(DATASET EXTRACT begins)

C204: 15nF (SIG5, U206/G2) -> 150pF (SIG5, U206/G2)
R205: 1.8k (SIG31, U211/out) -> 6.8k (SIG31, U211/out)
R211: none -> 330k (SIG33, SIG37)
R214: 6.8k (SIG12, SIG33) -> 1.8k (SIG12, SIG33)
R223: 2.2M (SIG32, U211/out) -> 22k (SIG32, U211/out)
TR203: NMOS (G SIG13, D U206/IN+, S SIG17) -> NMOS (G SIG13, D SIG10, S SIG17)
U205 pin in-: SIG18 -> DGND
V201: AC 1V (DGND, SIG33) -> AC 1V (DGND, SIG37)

(DATASET EXTRACT ends)

**ASSIGNED TASK**
Give back, word for word, only the lines from the one containing "U205 pin in-: SIG18 -> DGND" through the closing line of the entries.

**RESULT**
U205 pin in-: SIG18 -> DGND
V201: AC 1V (DGND, SIG33) -> AC 1V (DGND, SIG37)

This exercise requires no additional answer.